■ Brief ■
Repeat all of the data word for word so that only the pictures are missing from the copy.

■ Before-and-after object lists ■
◆ ◆ ◆ ◆ ◆ ◆ ◆

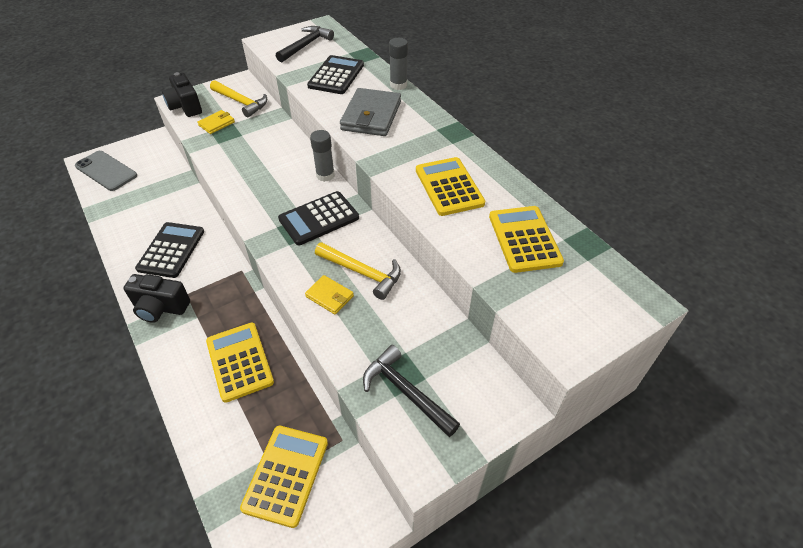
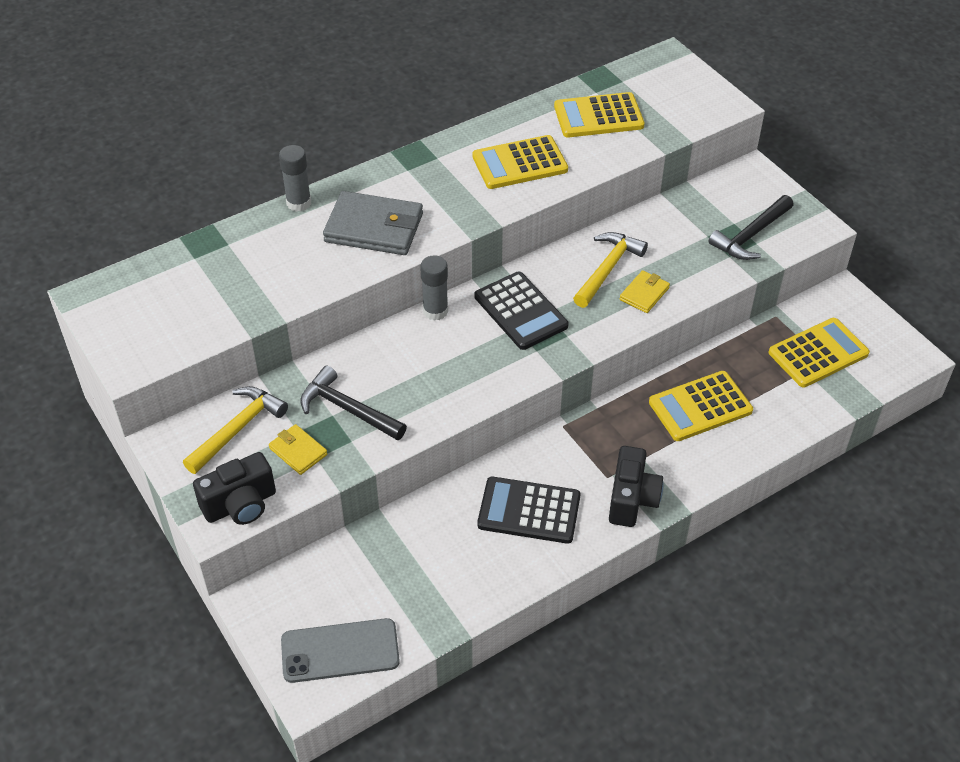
camera: 90 degrees left, 0 degrees up
grey phone [75,151,137,191] -> grey phone turned 45 degrees clockwise [281,618,400,683]
yellow calculator [240,426,328,528] -> yellow calculator turned 135 degrees clockwise [769,318,870,388]
black hammer [276,26,334,63] -> black hammer moved to [300,366,407,440]
black calculator [307,55,364,94] -> none

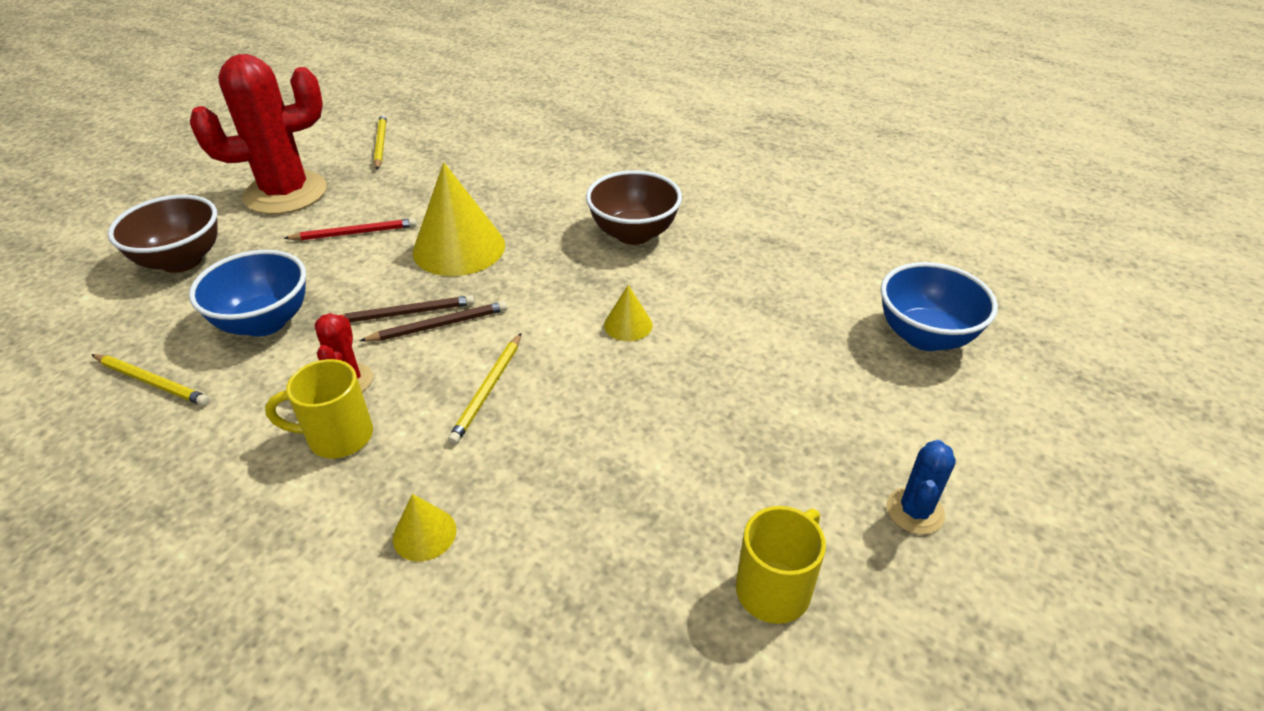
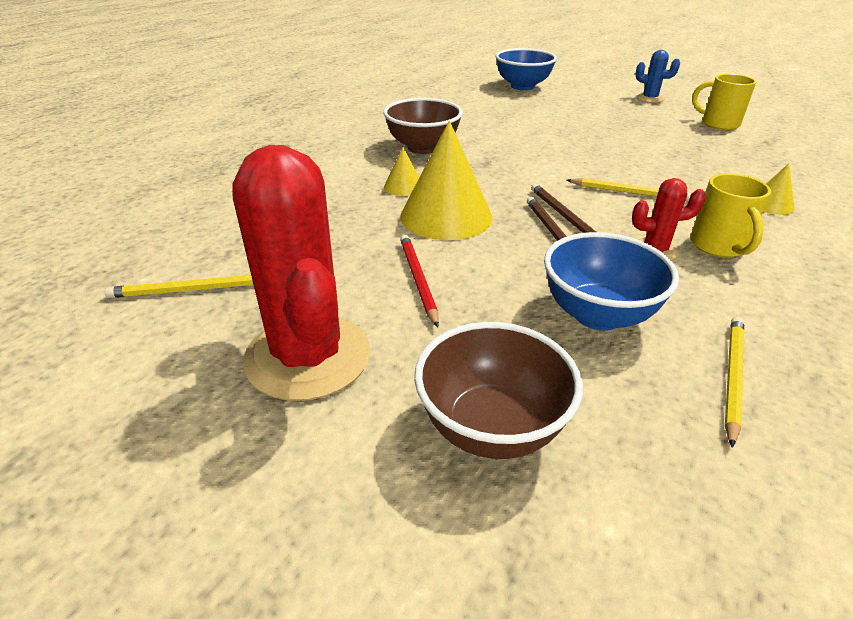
camera: 90 degrees left, 5 degrees down
yellow cone [604,285,652,341] -> yellow cone moved to [384,147,419,196]

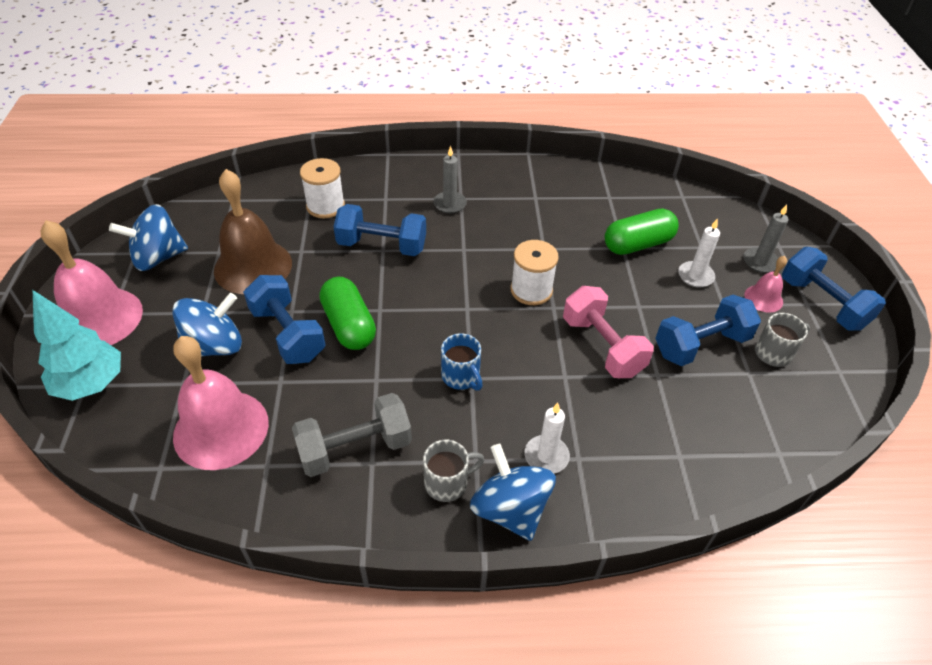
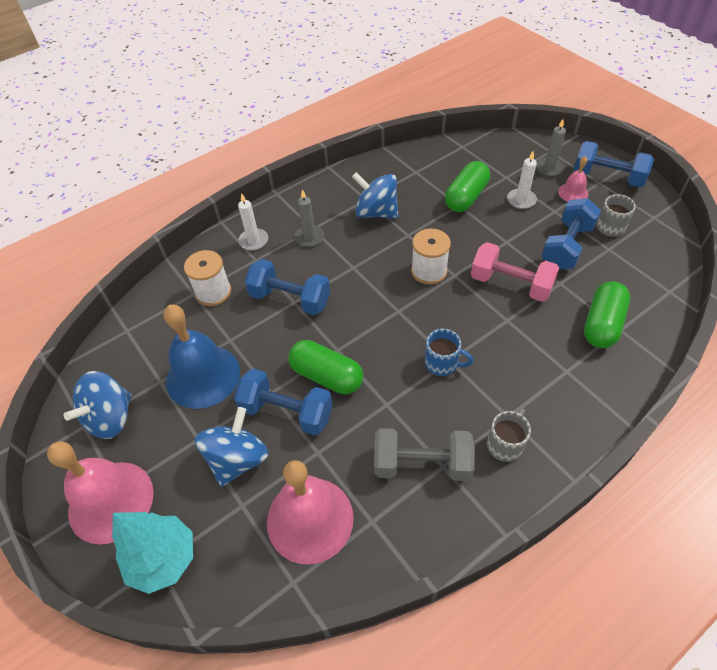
camera: 30 degrees left, 5 degrees up
brown bell [214,169,292,294] -> blue bell [163,304,240,409]
grey dumbbell [292,393,412,477] -> grey dumbbell turned 60 degrees clockwise [374,428,475,481]
blue dumbbell [334,204,426,256] -> blue dumbbell turned 45 degrees clockwise [245,259,330,315]
blue spinning top [470,444,556,541] -> blue spinning top moved to [352,172,399,219]
white candle [525,403,570,473] -> white candle moved to [238,193,268,251]
none -> green capsule [584,282,630,348]

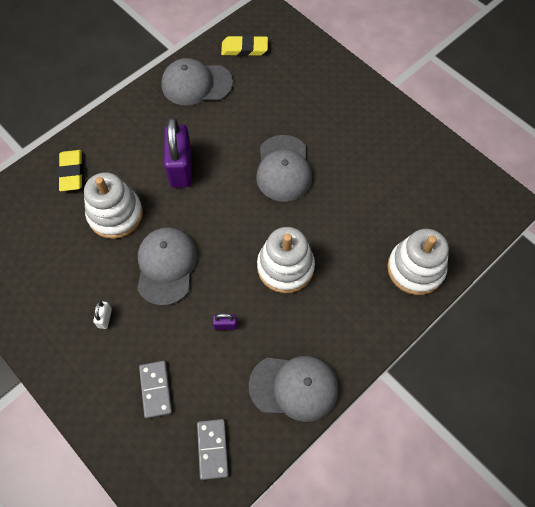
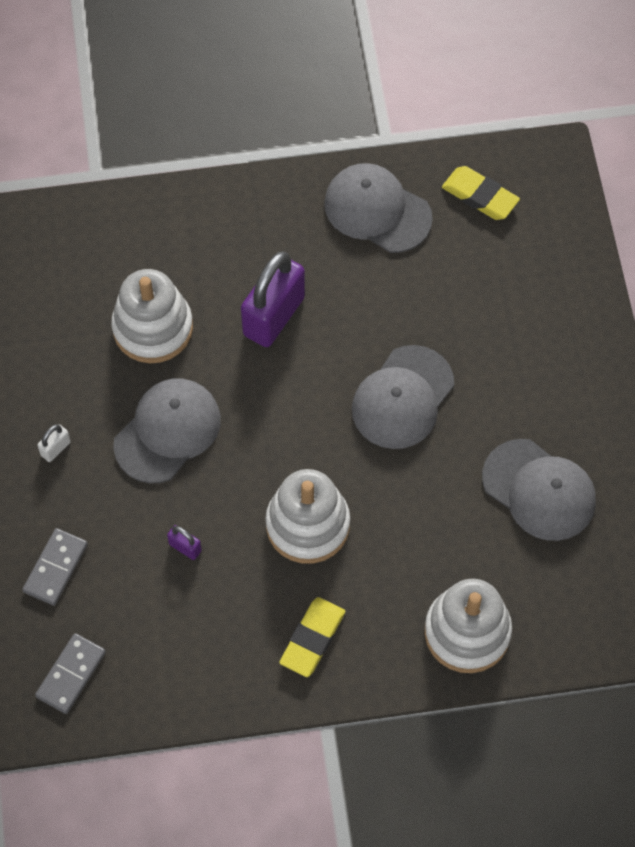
camera: 35 degrees right, 0 degrees up
yellow eraser [58,150,83,191] -> yellow eraser moved to [279,597,346,677]
grey cap [249,356,339,422] -> grey cap moved to [482,439,596,541]

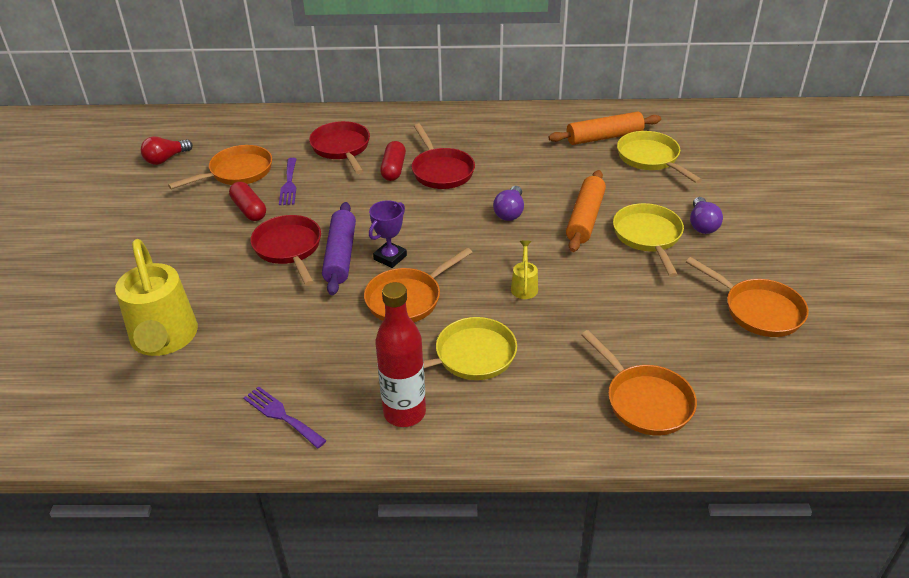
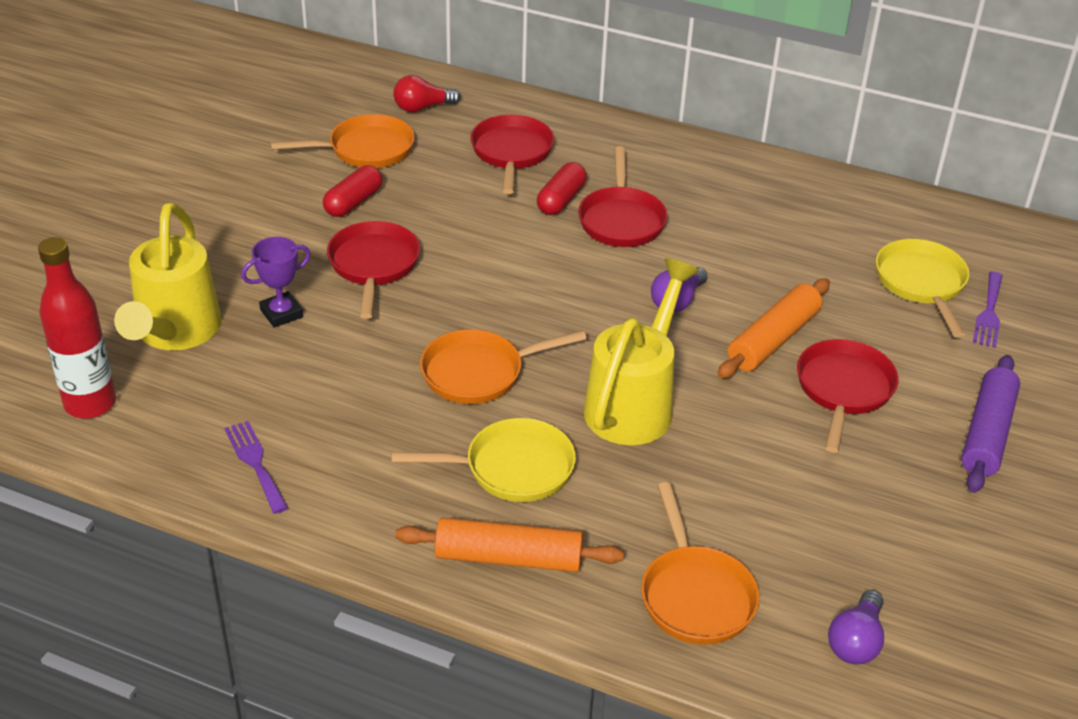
camera: 20 degrees right, 0 degrees up
red light bulb [141,136,193,165] -> red light bulb moved to [393,75,461,112]
red capsule [229,182,266,221] -> red capsule turned 45 degrees clockwise [323,165,383,217]
purple fork [279,158,296,205] -> purple fork moved to [973,272,1003,348]
purple rolling pin [322,202,356,296] -> purple rolling pin moved to [961,355,1020,493]
purple trophy [369,200,407,268] -> purple trophy moved to [241,237,311,328]
red bottle [375,282,426,427] -> red bottle moved to [38,237,116,419]
yellow watering can [511,240,538,299] -> yellow watering can [584,258,699,445], size x2.35
orange rolling pin [548,112,661,145] -> orange rolling pin moved to [395,517,624,572]
yellow pan [613,203,684,277] -> red pan [797,339,899,453]
orange pan [686,257,809,337] -> none
purple light bulb [690,197,723,234] -> purple light bulb moved to [828,590,884,664]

◆ ◆ ◆ ◆ ◆ ◆ ◆

■ Response to this exercise ■
camera: 90 degrees left, 0 degrees up
grey phone [75,151,137,191] -> grey phone turned 45 degrees clockwise [281,618,400,683]
yellow calculator [240,426,328,528] -> yellow calculator turned 135 degrees clockwise [769,318,870,388]
black hammer [276,26,334,63] -> black hammer moved to [300,366,407,440]
black calculator [307,55,364,94] -> none

camera: 90 degrees left, 5 degrees down
yellow cone [604,285,652,341] -> yellow cone moved to [384,147,419,196]

camera: 30 degrees left, 5 degrees up
brown bell [214,169,292,294] -> blue bell [163,304,240,409]
grey dumbbell [292,393,412,477] -> grey dumbbell turned 60 degrees clockwise [374,428,475,481]
blue dumbbell [334,204,426,256] -> blue dumbbell turned 45 degrees clockwise [245,259,330,315]
blue spinning top [470,444,556,541] -> blue spinning top moved to [352,172,399,219]
white candle [525,403,570,473] -> white candle moved to [238,193,268,251]
none -> green capsule [584,282,630,348]

camera: 35 degrees right, 0 degrees up
yellow eraser [58,150,83,191] -> yellow eraser moved to [279,597,346,677]
grey cap [249,356,339,422] -> grey cap moved to [482,439,596,541]

camera: 20 degrees right, 0 degrees up
red light bulb [141,136,193,165] -> red light bulb moved to [393,75,461,112]
red capsule [229,182,266,221] -> red capsule turned 45 degrees clockwise [323,165,383,217]
purple fork [279,158,296,205] -> purple fork moved to [973,272,1003,348]
purple rolling pin [322,202,356,296] -> purple rolling pin moved to [961,355,1020,493]
purple trophy [369,200,407,268] -> purple trophy moved to [241,237,311,328]
red bottle [375,282,426,427] -> red bottle moved to [38,237,116,419]
yellow watering can [511,240,538,299] -> yellow watering can [584,258,699,445], size x2.35
orange rolling pin [548,112,661,145] -> orange rolling pin moved to [395,517,624,572]
yellow pan [613,203,684,277] -> red pan [797,339,899,453]
orange pan [686,257,809,337] -> none
purple light bulb [690,197,723,234] -> purple light bulb moved to [828,590,884,664]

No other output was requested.